WORK TASK
Each line of the material below is to be checked for "hexagon"; the number of matching lines is the only output expected.

SUPPLIED DATA

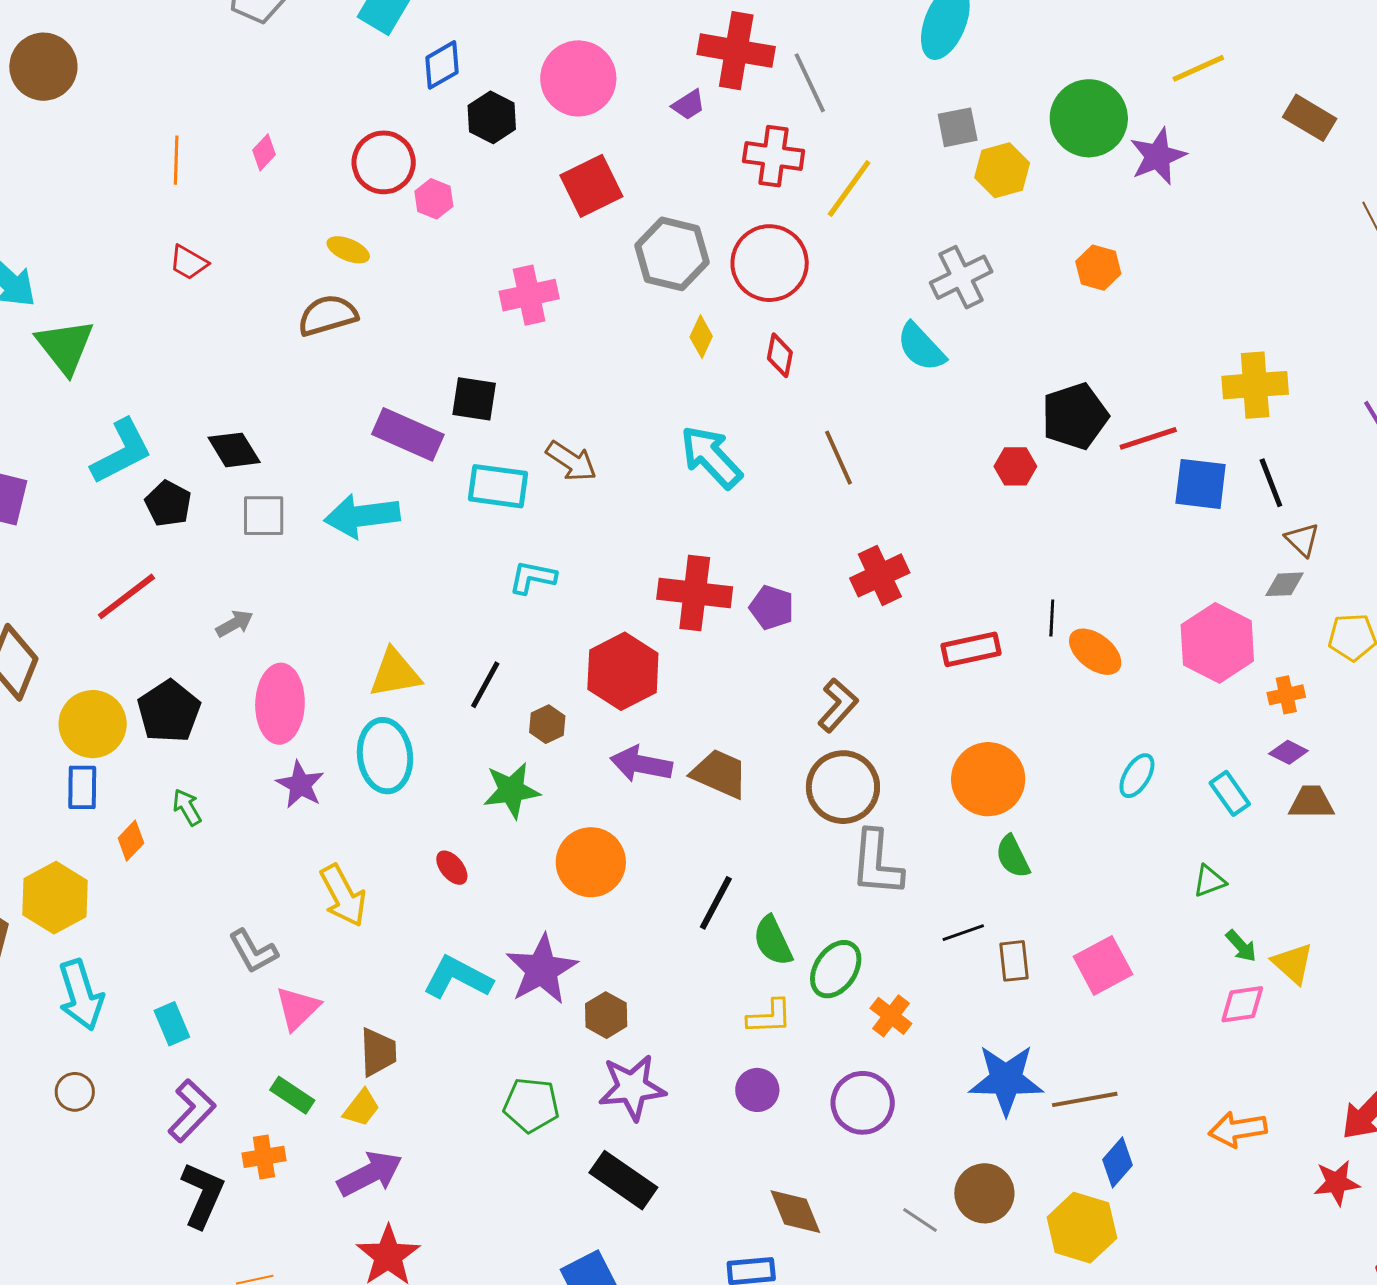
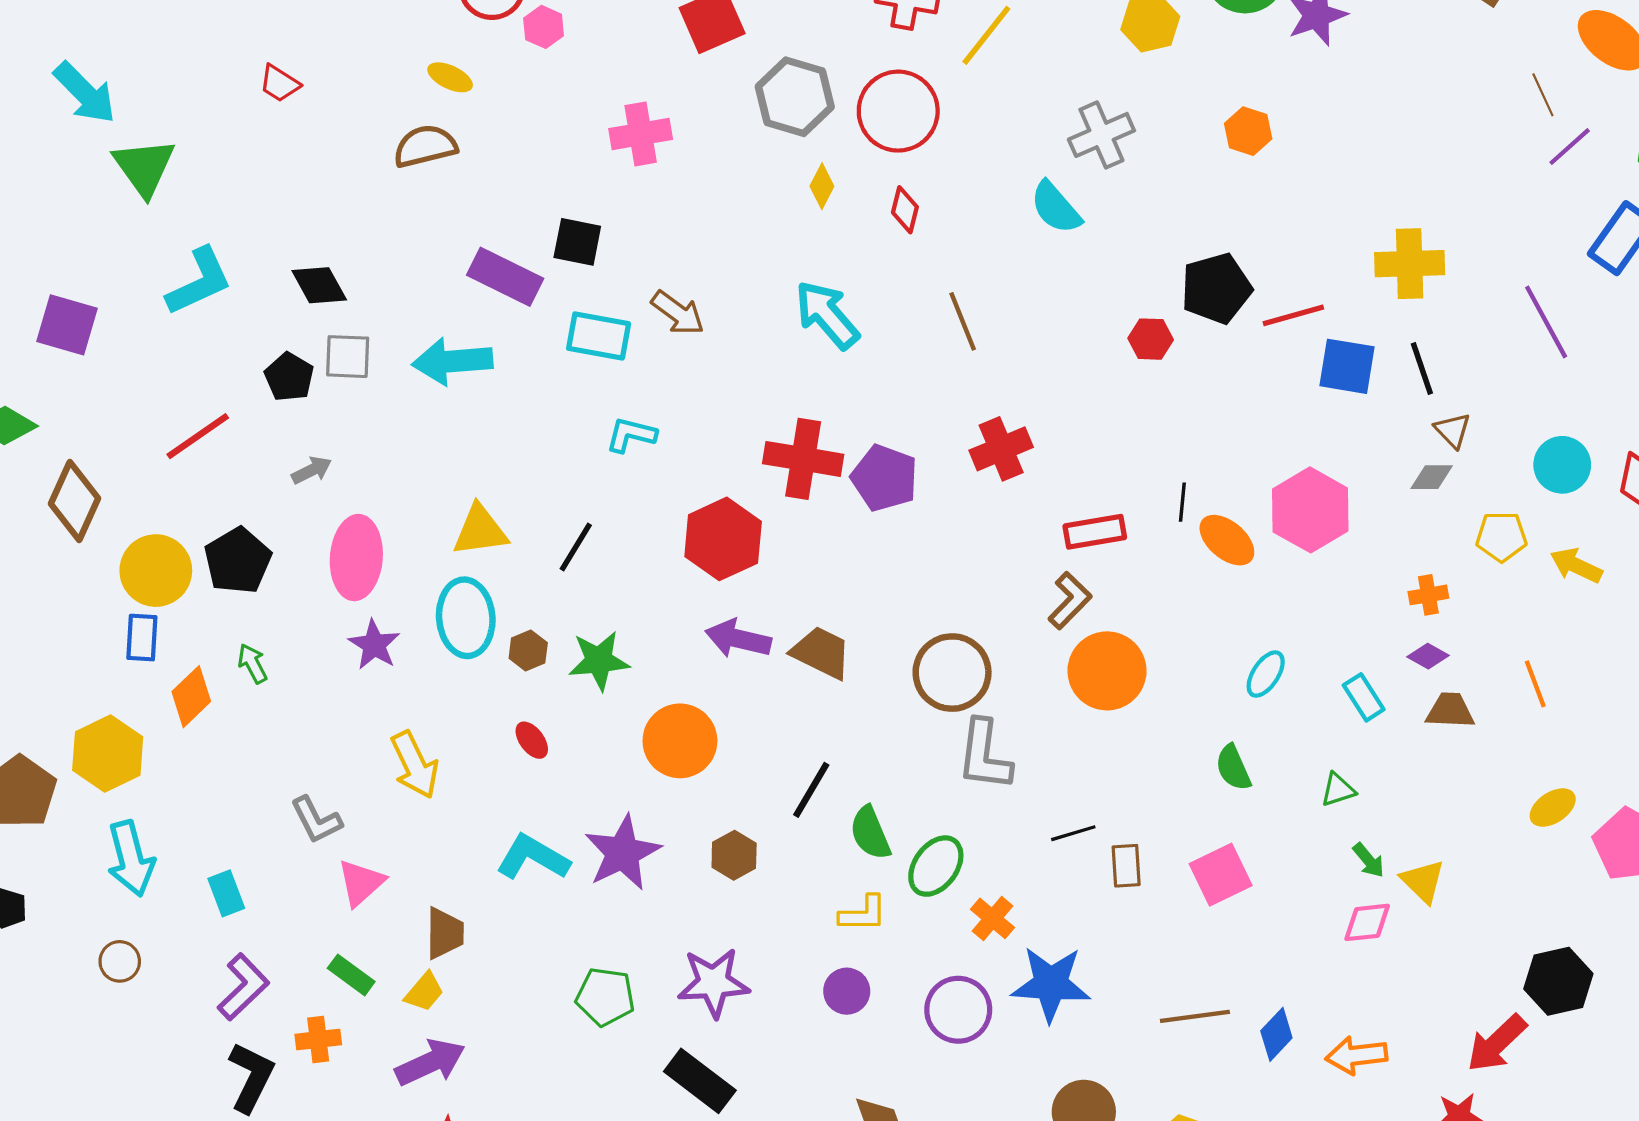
black pentagon: (168, 504) -> (289, 377), moved
purple pentagon: (772, 607) -> (885, 478), size x1.4
pink hexagon: (1217, 643) -> (1310, 510), moved
brown L-shape: (838, 705) -> (1070, 601), moved
brown hexagon: (547, 724) -> (528, 650), moved
orange diamond: (131, 841) -> (191, 697), size x1.4
green semicircle: (1013, 857) -> (1233, 768), moved
brown hexagon: (606, 1015) -> (734, 855), moved
blue star: (1006, 1080) -> (1051, 984), moved
blue diamond: (1118, 1162) -> (1276, 1034), moved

OUTPUT OF THE TASK
3